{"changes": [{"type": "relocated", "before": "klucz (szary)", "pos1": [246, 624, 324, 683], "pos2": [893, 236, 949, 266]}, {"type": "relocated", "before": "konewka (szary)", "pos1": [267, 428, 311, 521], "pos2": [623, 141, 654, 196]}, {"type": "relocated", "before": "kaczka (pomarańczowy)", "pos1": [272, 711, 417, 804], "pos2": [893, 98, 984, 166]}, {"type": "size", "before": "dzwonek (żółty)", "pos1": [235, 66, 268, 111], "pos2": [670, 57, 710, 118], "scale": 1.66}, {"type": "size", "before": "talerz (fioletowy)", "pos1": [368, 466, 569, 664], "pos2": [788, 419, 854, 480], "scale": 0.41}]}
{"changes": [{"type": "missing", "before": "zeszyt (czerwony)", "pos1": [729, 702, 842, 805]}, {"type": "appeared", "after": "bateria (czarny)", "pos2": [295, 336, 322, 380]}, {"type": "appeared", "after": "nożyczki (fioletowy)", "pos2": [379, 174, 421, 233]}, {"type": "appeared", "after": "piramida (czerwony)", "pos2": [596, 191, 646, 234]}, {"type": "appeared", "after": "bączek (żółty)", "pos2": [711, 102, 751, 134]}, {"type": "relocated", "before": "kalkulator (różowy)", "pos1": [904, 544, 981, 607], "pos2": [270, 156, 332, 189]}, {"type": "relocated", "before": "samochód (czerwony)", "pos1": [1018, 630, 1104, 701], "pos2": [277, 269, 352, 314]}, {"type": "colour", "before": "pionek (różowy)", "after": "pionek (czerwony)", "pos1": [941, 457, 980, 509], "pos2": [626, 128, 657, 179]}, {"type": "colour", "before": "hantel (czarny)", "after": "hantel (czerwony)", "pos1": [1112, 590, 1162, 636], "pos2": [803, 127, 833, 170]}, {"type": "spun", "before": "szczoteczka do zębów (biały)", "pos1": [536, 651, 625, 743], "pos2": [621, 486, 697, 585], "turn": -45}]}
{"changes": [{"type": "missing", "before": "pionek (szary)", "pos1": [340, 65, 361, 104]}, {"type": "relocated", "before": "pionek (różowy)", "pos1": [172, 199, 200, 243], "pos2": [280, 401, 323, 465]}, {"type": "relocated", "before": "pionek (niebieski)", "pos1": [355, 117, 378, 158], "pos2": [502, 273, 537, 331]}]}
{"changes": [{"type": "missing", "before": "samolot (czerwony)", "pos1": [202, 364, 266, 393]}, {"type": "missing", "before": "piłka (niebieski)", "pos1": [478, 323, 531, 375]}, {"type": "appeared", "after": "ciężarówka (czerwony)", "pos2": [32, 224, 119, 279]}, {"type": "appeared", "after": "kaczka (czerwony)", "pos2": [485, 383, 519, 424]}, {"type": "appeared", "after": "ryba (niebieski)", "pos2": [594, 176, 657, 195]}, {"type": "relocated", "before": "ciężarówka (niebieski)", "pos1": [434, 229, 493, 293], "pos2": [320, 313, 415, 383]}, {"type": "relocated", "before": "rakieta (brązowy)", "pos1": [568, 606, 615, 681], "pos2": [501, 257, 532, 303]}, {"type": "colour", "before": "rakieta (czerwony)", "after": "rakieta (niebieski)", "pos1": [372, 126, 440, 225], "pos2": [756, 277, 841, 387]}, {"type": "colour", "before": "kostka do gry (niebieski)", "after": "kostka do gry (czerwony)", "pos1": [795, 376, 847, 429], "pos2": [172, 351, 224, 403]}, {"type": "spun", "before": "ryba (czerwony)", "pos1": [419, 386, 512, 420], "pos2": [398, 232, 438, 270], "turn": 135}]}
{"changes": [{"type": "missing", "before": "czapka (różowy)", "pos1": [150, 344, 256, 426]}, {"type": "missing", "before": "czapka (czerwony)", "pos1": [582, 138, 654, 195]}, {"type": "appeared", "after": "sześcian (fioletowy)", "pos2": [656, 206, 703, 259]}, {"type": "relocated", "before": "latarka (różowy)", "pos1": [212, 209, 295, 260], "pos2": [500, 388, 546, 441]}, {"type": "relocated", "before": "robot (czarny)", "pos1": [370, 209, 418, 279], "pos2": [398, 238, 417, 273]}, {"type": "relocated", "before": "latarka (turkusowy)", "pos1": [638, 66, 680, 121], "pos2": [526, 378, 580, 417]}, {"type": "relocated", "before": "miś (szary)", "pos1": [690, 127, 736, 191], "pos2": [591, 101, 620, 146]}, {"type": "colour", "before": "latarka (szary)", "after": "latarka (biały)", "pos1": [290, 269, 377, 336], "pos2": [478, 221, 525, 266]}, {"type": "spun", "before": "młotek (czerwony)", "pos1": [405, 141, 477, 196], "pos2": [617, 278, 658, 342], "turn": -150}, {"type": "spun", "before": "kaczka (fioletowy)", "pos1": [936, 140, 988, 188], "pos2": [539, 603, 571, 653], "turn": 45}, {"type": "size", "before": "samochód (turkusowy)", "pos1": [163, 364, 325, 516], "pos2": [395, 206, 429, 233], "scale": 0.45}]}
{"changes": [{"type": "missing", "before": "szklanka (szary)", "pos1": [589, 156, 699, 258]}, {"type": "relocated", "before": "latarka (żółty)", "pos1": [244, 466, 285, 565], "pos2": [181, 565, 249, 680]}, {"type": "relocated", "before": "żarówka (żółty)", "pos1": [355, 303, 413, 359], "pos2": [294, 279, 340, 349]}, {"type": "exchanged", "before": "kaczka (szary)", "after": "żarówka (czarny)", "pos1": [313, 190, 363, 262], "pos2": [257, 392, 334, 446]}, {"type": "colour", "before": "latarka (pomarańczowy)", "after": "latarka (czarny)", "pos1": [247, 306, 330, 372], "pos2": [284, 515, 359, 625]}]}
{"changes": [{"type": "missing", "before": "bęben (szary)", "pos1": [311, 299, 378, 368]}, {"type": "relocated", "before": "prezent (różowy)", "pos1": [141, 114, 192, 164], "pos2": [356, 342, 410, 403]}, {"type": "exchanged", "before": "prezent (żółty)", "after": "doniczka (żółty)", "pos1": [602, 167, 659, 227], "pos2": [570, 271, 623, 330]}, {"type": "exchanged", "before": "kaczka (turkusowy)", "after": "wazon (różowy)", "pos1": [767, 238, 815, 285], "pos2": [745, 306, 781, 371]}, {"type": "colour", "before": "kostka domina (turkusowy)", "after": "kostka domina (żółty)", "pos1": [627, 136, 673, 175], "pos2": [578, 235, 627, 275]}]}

------------------------------------------------

## Task item
Would you restate the material word for word, leaving nothing out?

## Answer space
{"changes": [{"type": "relocated", "before": "klucz (szary)", "pos1": [246, 624, 324, 683], "pos2": [893, 236, 949, 266]}, {"type": "relocated", "before": "konewka (szary)", "pos1": [267, 428, 311, 521], "pos2": [623, 141, 654, 196]}, {"type": "relocated", "before": "kaczka (pomarańczowy)", "pos1": [272, 711, 417, 804], "pos2": [893, 98, 984, 166]}, {"type": "size", "before": "dzwonek (żółty)", "pos1": [235, 66, 268, 111], "pos2": [670, 57, 710, 118], "scale": 1.66}, {"type": "size", "before": "talerz (fioletowy)", "pos1": [368, 466, 569, 664], "pos2": [788, 419, 854, 480], "scale": 0.41}]}
{"changes": [{"type": "missing", "before": "zeszyt (czerwony)", "pos1": [729, 702, 842, 805]}, {"type": "appeared", "after": "bateria (czarny)", "pos2": [295, 336, 322, 380]}, {"type": "appeared", "after": "nożyczki (fioletowy)", "pos2": [379, 174, 421, 233]}, {"type": "appeared", "after": "piramida (czerwony)", "pos2": [596, 191, 646, 234]}, {"type": "appeared", "after": "bączek (żółty)", "pos2": [711, 102, 751, 134]}, {"type": "relocated", "before": "kalkulator (różowy)", "pos1": [904, 544, 981, 607], "pos2": [270, 156, 332, 189]}, {"type": "relocated", "before": "samochód (czerwony)", "pos1": [1018, 630, 1104, 701], "pos2": [277, 269, 352, 314]}, {"type": "colour", "before": "pionek (różowy)", "after": "pionek (czerwony)", "pos1": [941, 457, 980, 509], "pos2": [626, 128, 657, 179]}, {"type": "colour", "before": "hantel (czarny)", "after": "hantel (czerwony)", "pos1": [1112, 590, 1162, 636], "pos2": [803, 127, 833, 170]}, {"type": "spun", "before": "szczoteczka do zębów (biały)", "pos1": [536, 651, 625, 743], "pos2": [621, 486, 697, 585], "turn": -45}]}
{"changes": [{"type": "missing", "before": "pionek (szary)", "pos1": [340, 65, 361, 104]}, {"type": "relocated", "before": "pionek (różowy)", "pos1": [172, 199, 200, 243], "pos2": [280, 401, 323, 465]}, {"type": "relocated", "before": "pionek (niebieski)", "pos1": [355, 117, 378, 158], "pos2": [502, 273, 537, 331]}]}
{"changes": [{"type": "missing", "before": "samolot (czerwony)", "pos1": [202, 364, 266, 393]}, {"type": "missing", "before": "piłka (niebieski)", "pos1": [478, 323, 531, 375]}, {"type": "appeared", "after": "ciężarówka (czerwony)", "pos2": [32, 224, 119, 279]}, {"type": "appeared", "after": "kaczka (czerwony)", "pos2": [485, 383, 519, 424]}, {"type": "appeared", "after": "ryba (niebieski)", "pos2": [594, 176, 657, 195]}, {"type": "relocated", "before": "ciężarówka (niebieski)", "pos1": [434, 229, 493, 293], "pos2": [320, 313, 415, 383]}, {"type": "relocated", "before": "rakieta (brązowy)", "pos1": [568, 606, 615, 681], "pos2": [501, 257, 532, 303]}, {"type": "colour", "before": "rakieta (czerwony)", "after": "rakieta (niebieski)", "pos1": [372, 126, 440, 225], "pos2": [756, 277, 841, 387]}, {"type": "colour", "before": "kostka do gry (niebieski)", "after": "kostka do gry (czerwony)", "pos1": [795, 376, 847, 429], "pos2": [172, 351, 224, 403]}, {"type": "spun", "before": "ryba (czerwony)", "pos1": [419, 386, 512, 420], "pos2": [398, 232, 438, 270], "turn": 135}]}
{"changes": [{"type": "missing", "before": "czapka (różowy)", "pos1": [150, 344, 256, 426]}, {"type": "missing", "before": "czapka (czerwony)", "pos1": [582, 138, 654, 195]}, {"type": "appeared", "after": "sześcian (fioletowy)", "pos2": [656, 206, 703, 259]}, {"type": "relocated", "before": "latarka (różowy)", "pos1": [212, 209, 295, 260], "pos2": [500, 388, 546, 441]}, {"type": "relocated", "before": "robot (czarny)", "pos1": [370, 209, 418, 279], "pos2": [398, 238, 417, 273]}, {"type": "relocated", "before": "latarka (turkusowy)", "pos1": [638, 66, 680, 121], "pos2": [526, 378, 580, 417]}, {"type": "relocated", "before": "miś (szary)", "pos1": [690, 127, 736, 191], "pos2": [591, 101, 620, 146]}, {"type": "colour", "before": "latarka (szary)", "after": "latarka (biały)", "pos1": [290, 269, 377, 336], "pos2": [478, 221, 525, 266]}, {"type": "spun", "before": "młotek (czerwony)", "pos1": [405, 141, 477, 196], "pos2": [617, 278, 658, 342], "turn": -150}, {"type": "spun", "before": "kaczka (fioletowy)", "pos1": [936, 140, 988, 188], "pos2": [539, 603, 571, 653], "turn": 45}, {"type": "size", "before": "samochód (turkusowy)", "pos1": [163, 364, 325, 516], "pos2": [395, 206, 429, 233], "scale": 0.45}]}
{"changes": [{"type": "missing", "before": "szklanka (szary)", "pos1": [589, 156, 699, 258]}, {"type": "relocated", "before": "latarka (żółty)", "pos1": [244, 466, 285, 565], "pos2": [181, 565, 249, 680]}, {"type": "relocated", "before": "żarówka (żółty)", "pos1": [355, 303, 413, 359], "pos2": [294, 279, 340, 349]}, {"type": "exchanged", "before": "kaczka (szary)", "after": "żarówka (czarny)", "pos1": [313, 190, 363, 262], "pos2": [257, 392, 334, 446]}, {"type": "colour", "before": "latarka (pomarańczowy)", "after": "latarka (czarny)", "pos1": [247, 306, 330, 372], "pos2": [284, 515, 359, 625]}]}
{"changes": [{"type": "missing", "before": "bęben (szary)", "pos1": [311, 299, 378, 368]}, {"type": "relocated", "before": "prezent (różowy)", "pos1": [141, 114, 192, 164], "pos2": [356, 342, 410, 403]}, {"type": "exchanged", "before": "prezent (żółty)", "after": "doniczka (żółty)", "pos1": [602, 167, 659, 227], "pos2": [570, 271, 623, 330]}, {"type": "exchanged", "before": "kaczka (turkusowy)", "after": "wazon (różowy)", "pos1": [767, 238, 815, 285], "pos2": [745, 306, 781, 371]}, {"type": "colour", "before": "kostka domina (turkusowy)", "after": "kostka domina (żółty)", "pos1": [627, 136, 673, 175], "pos2": [578, 235, 627, 275]}]}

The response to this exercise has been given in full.